- **Task inputs**:
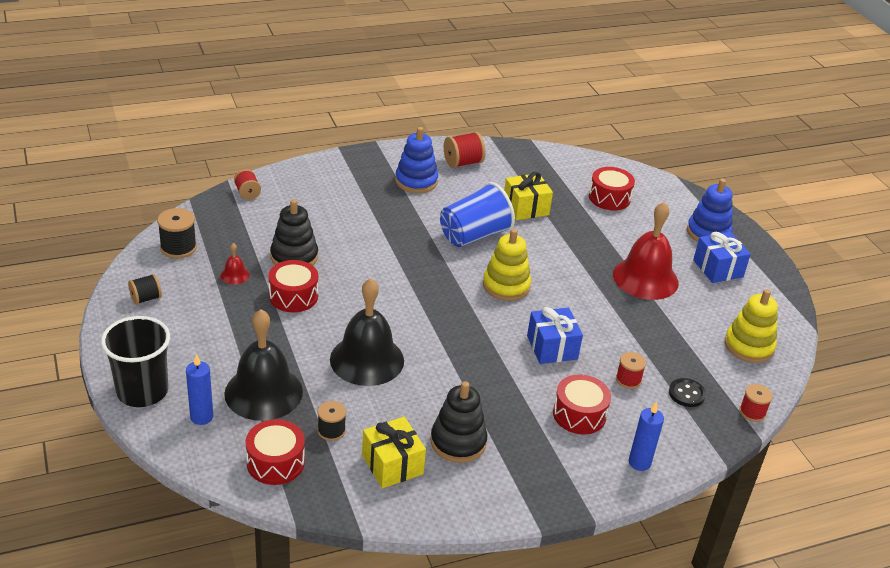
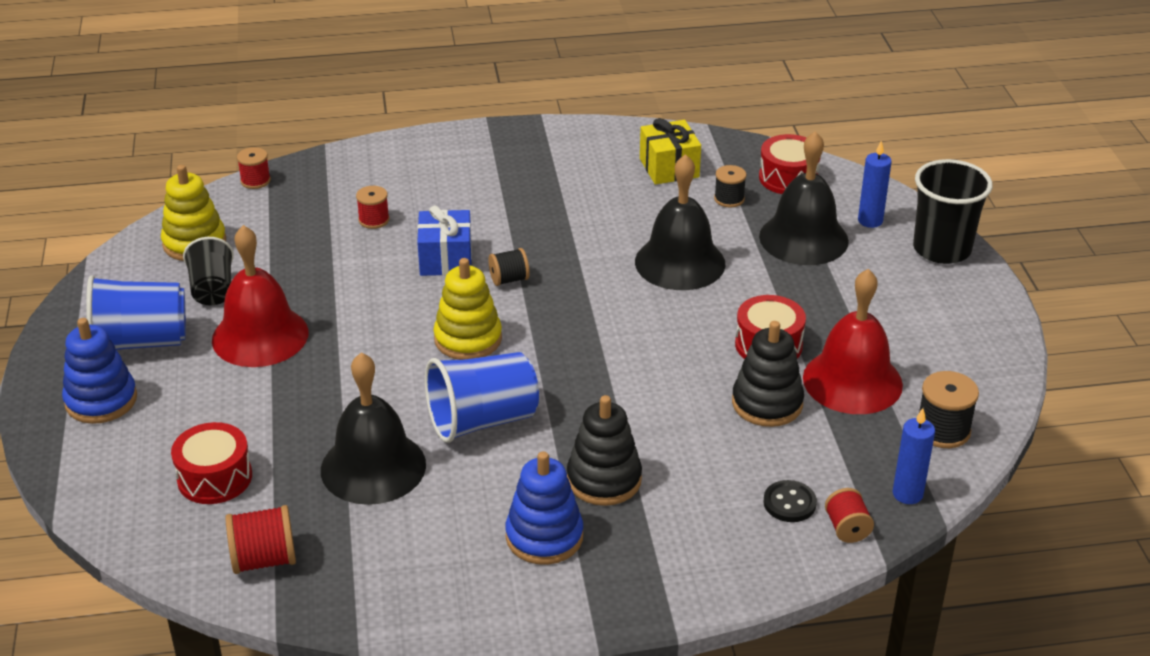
camera: 165 degrees left, 0 degrees up
black spool [128,274,162,305] -> black spool moved to [488,248,530,286]
red bell [220,243,250,284] -> red bell [803,269,903,414], size x2.40
black stacking toy [430,381,487,463] -> black stacking toy moved to [567,395,642,506]
red spool [444,132,486,168] -> red spool moved to [225,505,296,574]
yellow gift [504,172,553,220] -> black bell [321,352,426,505]
red drum [553,374,611,435] -> none
blue candle [629,401,664,471] -> blue candle moved to [893,408,935,504]
black button [669,378,706,407] -> black button moved to [763,480,817,522]
blue gift [693,232,751,283] -> blue cup [86,275,186,350]
none -> black cup [183,237,234,305]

- **Exercise objective**: Return every entry above exactly as written, with no pictures included.

- **Response to this task**:
camera: 165 degrees left, 0 degrees up
black spool [128,274,162,305] -> black spool moved to [488,248,530,286]
red bell [220,243,250,284] -> red bell [803,269,903,414], size x2.40
black stacking toy [430,381,487,463] -> black stacking toy moved to [567,395,642,506]
red spool [444,132,486,168] -> red spool moved to [225,505,296,574]
yellow gift [504,172,553,220] -> black bell [321,352,426,505]
red drum [553,374,611,435] -> none
blue candle [629,401,664,471] -> blue candle moved to [893,408,935,504]
black button [669,378,706,407] -> black button moved to [763,480,817,522]
blue gift [693,232,751,283] -> blue cup [86,275,186,350]
none -> black cup [183,237,234,305]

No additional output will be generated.